◆ TASK TO CARRY OUT:
Only the lines below from the one containing "(381, 303) = (548, 295): black pot -> none" to the one containing "camera: 55 degrees right, 20 degrees up" should be repeated, both included and unchanged.

◆ PROVIDED ENTRIES:
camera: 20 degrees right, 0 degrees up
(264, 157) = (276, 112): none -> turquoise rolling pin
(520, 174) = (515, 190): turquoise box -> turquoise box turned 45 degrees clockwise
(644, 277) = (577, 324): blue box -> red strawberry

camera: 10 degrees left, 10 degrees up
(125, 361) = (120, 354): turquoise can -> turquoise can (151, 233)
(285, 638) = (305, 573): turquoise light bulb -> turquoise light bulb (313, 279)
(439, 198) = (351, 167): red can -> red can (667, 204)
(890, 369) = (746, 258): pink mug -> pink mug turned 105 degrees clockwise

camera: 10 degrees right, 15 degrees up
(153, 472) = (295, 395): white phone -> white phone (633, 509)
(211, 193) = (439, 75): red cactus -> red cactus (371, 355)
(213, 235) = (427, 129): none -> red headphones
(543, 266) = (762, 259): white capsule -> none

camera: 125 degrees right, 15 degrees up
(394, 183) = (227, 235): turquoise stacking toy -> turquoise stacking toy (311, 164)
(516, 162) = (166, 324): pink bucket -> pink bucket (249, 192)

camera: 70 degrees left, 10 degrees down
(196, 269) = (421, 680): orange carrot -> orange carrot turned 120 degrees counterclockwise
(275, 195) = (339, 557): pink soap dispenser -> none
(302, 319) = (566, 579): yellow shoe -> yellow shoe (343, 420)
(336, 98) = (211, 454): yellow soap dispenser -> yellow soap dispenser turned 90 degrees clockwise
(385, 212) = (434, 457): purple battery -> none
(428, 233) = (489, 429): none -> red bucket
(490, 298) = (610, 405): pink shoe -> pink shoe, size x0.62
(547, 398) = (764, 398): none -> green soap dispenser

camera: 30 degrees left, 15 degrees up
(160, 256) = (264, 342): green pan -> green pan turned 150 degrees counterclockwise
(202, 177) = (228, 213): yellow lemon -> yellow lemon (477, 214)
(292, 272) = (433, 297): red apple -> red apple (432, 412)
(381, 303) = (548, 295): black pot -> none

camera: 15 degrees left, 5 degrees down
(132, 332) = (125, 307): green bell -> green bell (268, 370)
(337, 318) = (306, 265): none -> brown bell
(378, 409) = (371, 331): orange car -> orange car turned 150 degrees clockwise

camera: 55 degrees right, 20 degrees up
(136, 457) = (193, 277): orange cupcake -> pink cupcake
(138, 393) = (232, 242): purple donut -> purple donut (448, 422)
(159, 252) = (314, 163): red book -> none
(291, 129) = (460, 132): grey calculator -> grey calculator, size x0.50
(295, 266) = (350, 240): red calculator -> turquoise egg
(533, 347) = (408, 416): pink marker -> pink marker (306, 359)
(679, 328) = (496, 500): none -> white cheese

◆ RESULT:
(381, 303) = (548, 295): black pot -> none

camera: 15 degrees left, 5 degrees down
(132, 332) = (125, 307): green bell -> green bell (268, 370)
(337, 318) = (306, 265): none -> brown bell
(378, 409) = (371, 331): orange car -> orange car turned 150 degrees clockwise

camera: 55 degrees right, 20 degrees up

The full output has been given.